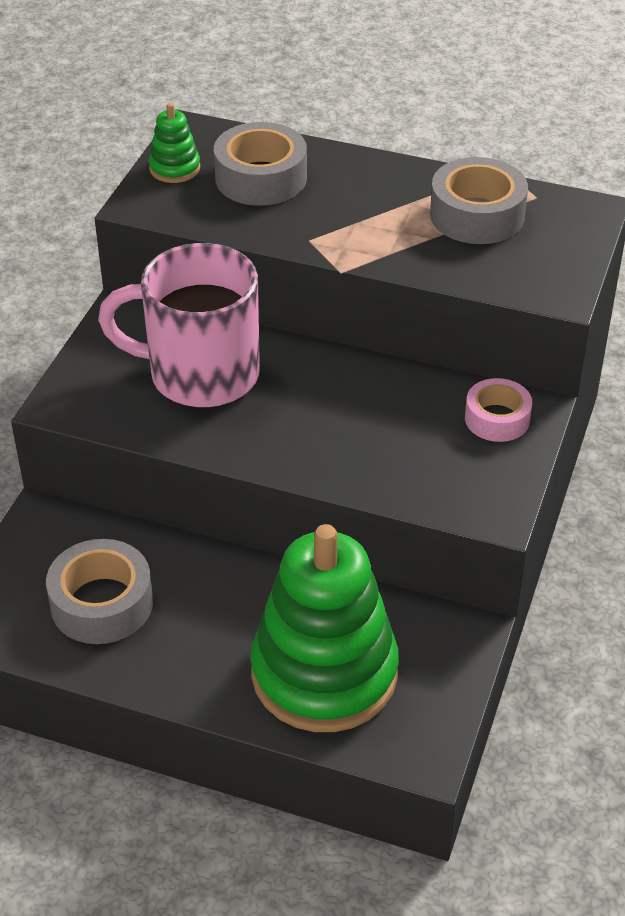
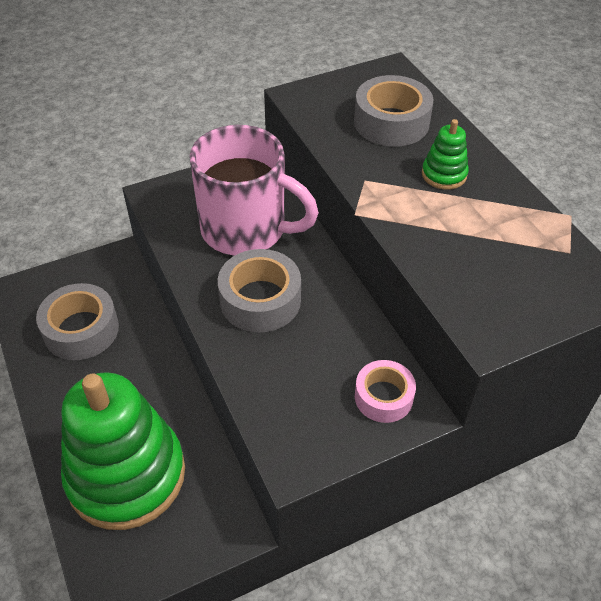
camera: 45 degrees right, 5 degrees up
pink mug [98,243,260,407] -> pink mug turned 150 degrees clockwise [189,125,319,255]
green stacking toy [149,103,200,183] -> green stacking toy moved to [422,119,469,190]
grey tape [430,157,528,244] -> grey tape moved to [218,249,301,333]

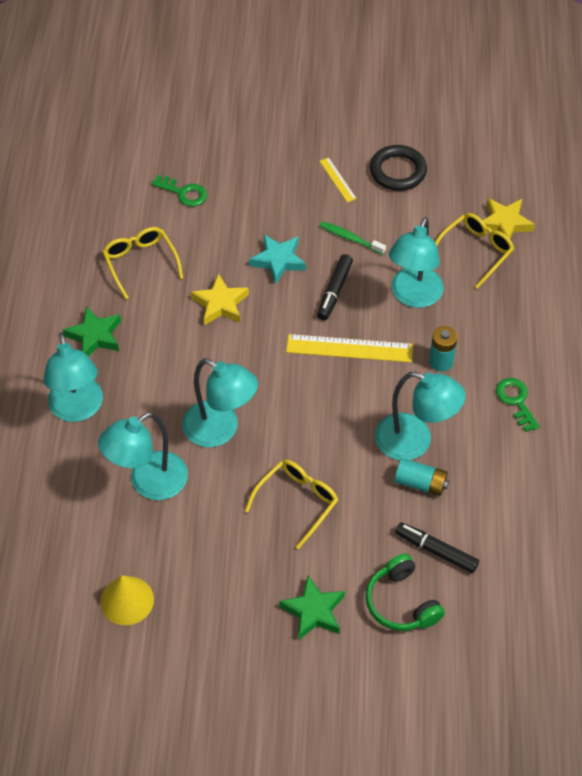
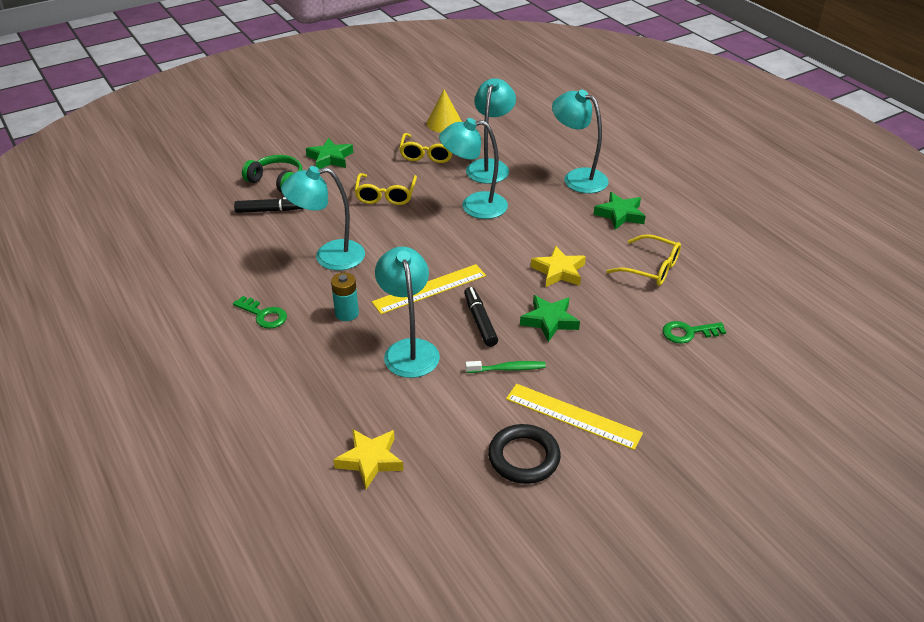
camera: 145 degrees right, 15 degrees down
turquoise star [249,234,306,285] -> green star [520,295,580,342]
yellow ruler [320,157,357,202] -> yellow ruler [506,384,643,450], size x1.90
turquoise battery [394,458,449,496] -> none
yellow glasses [435,213,514,289] -> yellow glasses moved to [399,133,452,163]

What is expected
The answer must consist of the lines from the one with "camera: 145 degrees right, 15 degrees down" through the final line of the entries above, exactly as they are, and nothing else.

Response
camera: 145 degrees right, 15 degrees down
turquoise star [249,234,306,285] -> green star [520,295,580,342]
yellow ruler [320,157,357,202] -> yellow ruler [506,384,643,450], size x1.90
turquoise battery [394,458,449,496] -> none
yellow glasses [435,213,514,289] -> yellow glasses moved to [399,133,452,163]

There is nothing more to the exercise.